** What you should do **
Nothing but the lines below from the one holding "orange benozubax 83" up to and including the one holding "brown mukorinul 567" should be copied, exactly and without pictures.

** Data records **
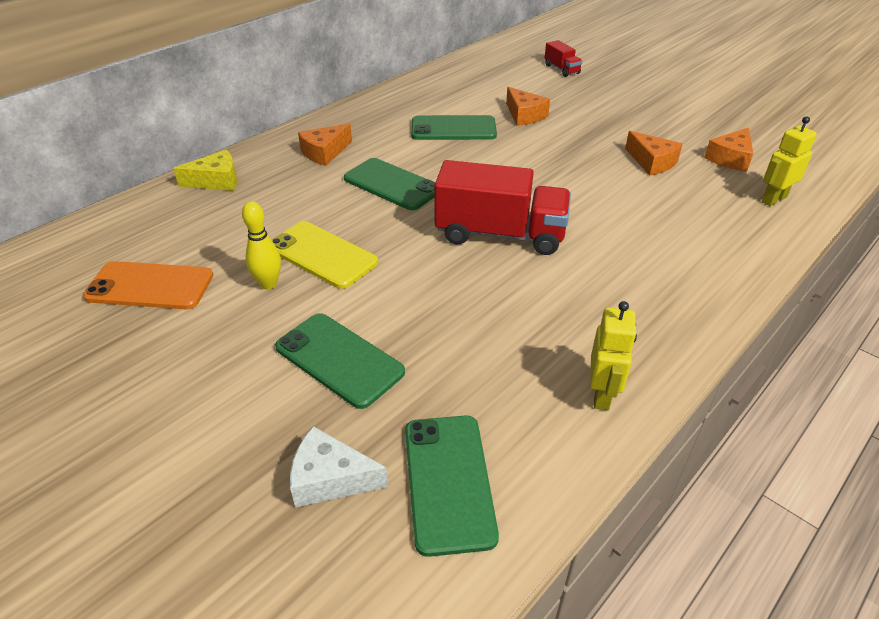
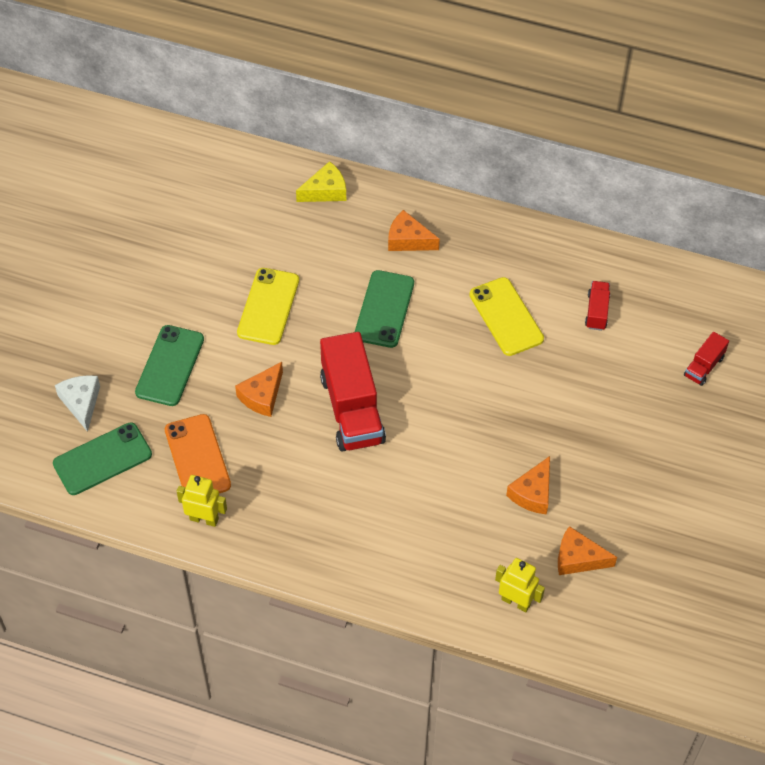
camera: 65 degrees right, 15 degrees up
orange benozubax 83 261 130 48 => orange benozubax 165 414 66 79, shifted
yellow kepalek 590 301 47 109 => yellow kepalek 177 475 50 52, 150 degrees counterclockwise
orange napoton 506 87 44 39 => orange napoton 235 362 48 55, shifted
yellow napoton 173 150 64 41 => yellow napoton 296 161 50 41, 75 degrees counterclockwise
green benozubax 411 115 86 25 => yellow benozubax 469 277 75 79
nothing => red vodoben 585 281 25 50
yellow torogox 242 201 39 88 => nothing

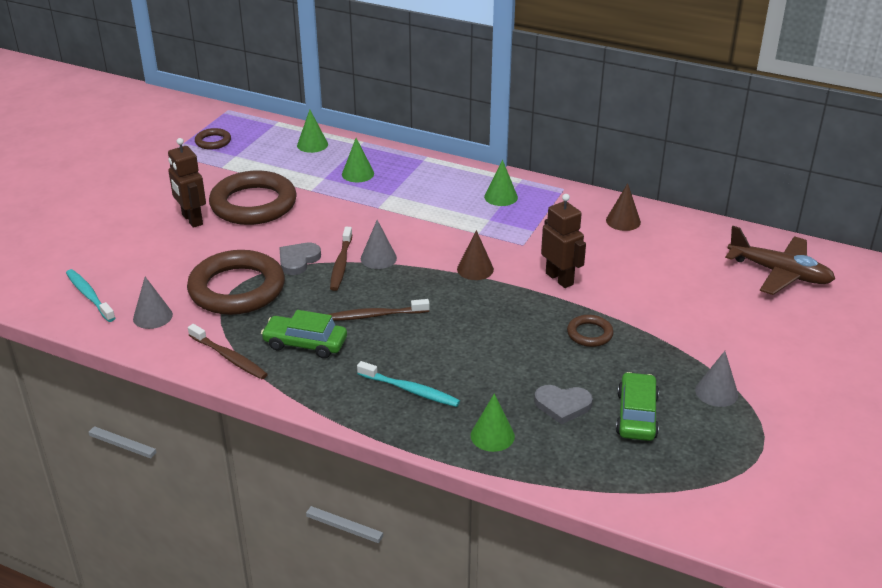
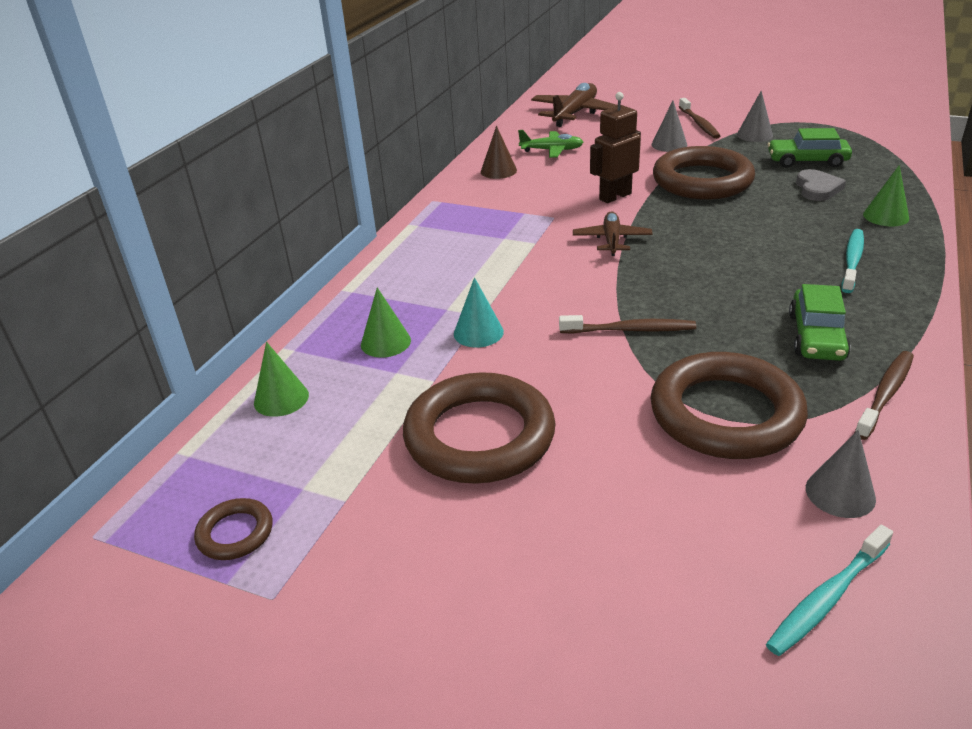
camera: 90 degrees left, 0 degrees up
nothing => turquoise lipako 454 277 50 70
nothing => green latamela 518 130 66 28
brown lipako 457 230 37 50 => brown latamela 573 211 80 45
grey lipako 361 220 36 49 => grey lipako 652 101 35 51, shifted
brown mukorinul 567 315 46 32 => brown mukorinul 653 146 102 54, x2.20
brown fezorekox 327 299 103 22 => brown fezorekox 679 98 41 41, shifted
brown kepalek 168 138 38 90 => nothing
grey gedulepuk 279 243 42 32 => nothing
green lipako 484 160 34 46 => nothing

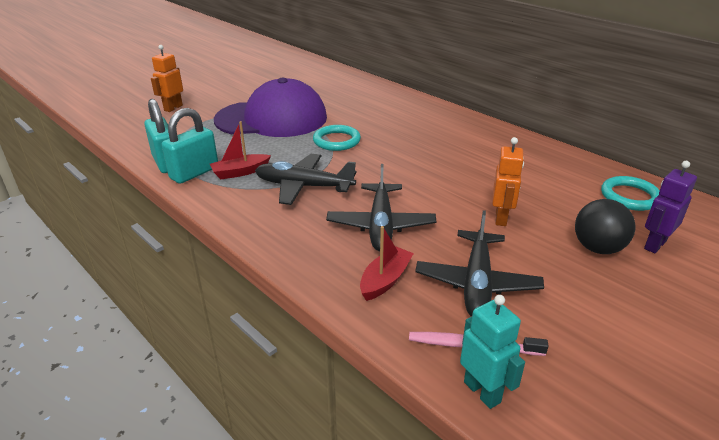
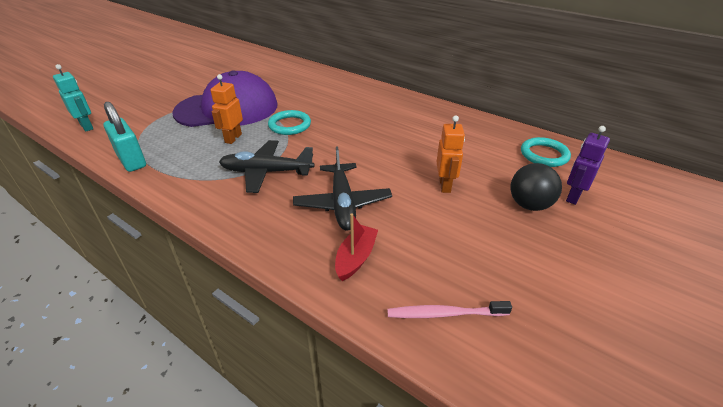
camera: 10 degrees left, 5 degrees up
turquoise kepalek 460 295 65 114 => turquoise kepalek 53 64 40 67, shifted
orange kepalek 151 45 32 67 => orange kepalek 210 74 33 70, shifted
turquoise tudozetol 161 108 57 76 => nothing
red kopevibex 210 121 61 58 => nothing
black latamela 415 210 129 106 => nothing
* * *
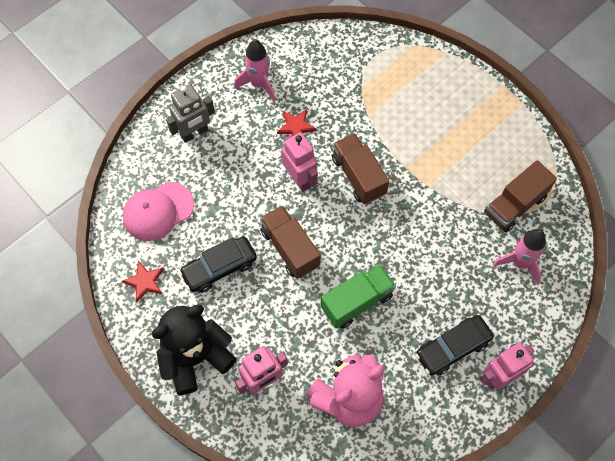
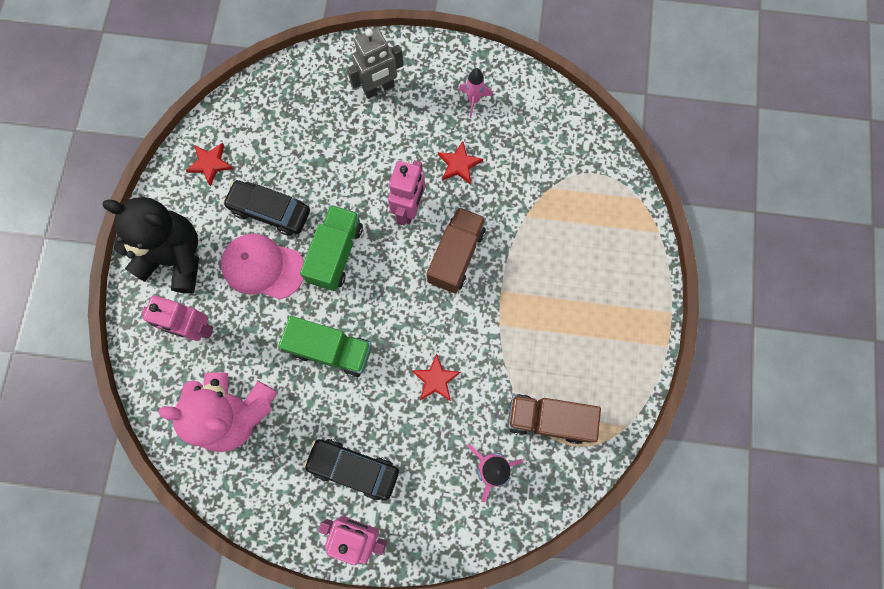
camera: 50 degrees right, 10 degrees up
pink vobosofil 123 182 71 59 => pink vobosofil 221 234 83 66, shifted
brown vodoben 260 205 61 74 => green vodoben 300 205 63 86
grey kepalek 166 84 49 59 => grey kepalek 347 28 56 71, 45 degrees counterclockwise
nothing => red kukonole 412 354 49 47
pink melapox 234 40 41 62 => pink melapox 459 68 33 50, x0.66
==
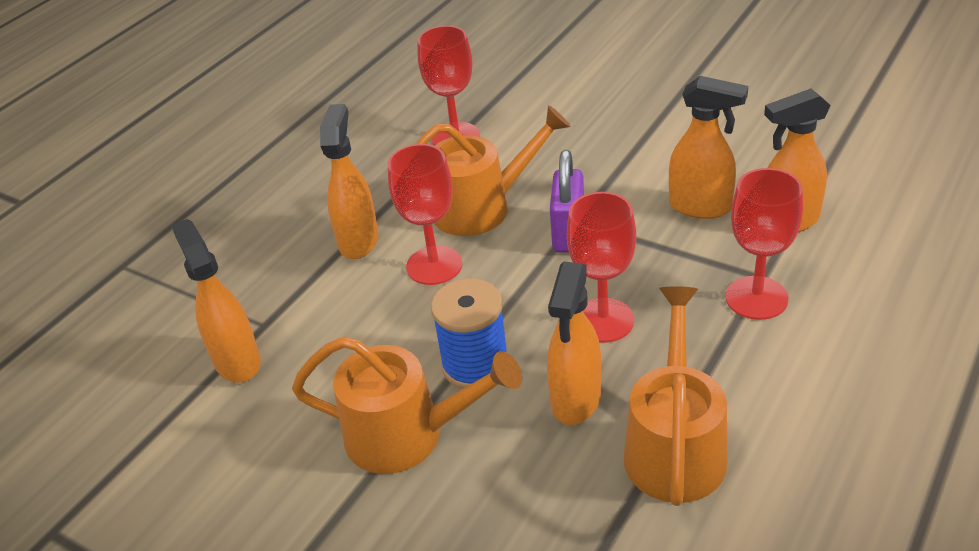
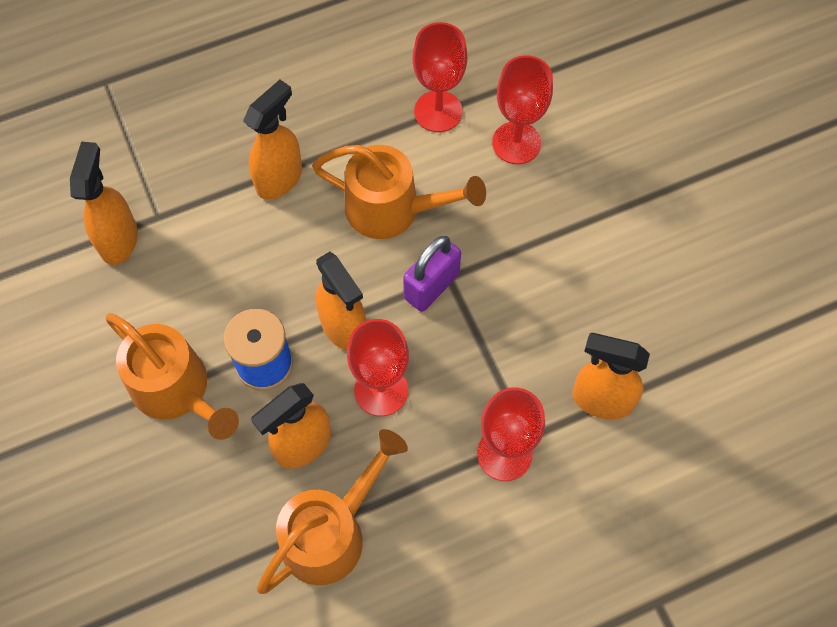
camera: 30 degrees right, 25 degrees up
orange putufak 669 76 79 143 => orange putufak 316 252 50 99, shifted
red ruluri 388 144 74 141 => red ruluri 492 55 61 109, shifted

** Answer to this exercise **
orange benozubax 83 261 130 48 => orange benozubax 165 414 66 79, shifted
yellow kepalek 590 301 47 109 => yellow kepalek 177 475 50 52, 150 degrees counterclockwise
orange napoton 506 87 44 39 => orange napoton 235 362 48 55, shifted
yellow napoton 173 150 64 41 => yellow napoton 296 161 50 41, 75 degrees counterclockwise
green benozubax 411 115 86 25 => yellow benozubax 469 277 75 79
nothing => red vodoben 585 281 25 50
yellow torogox 242 201 39 88 => nothing

camera: 90 degrees left, 0 degrees up
nothing => turquoise lipako 454 277 50 70
nothing => green latamela 518 130 66 28
brown lipako 457 230 37 50 => brown latamela 573 211 80 45
grey lipako 361 220 36 49 => grey lipako 652 101 35 51, shifted
brown mukorinul 567 315 46 32 => brown mukorinul 653 146 102 54, x2.20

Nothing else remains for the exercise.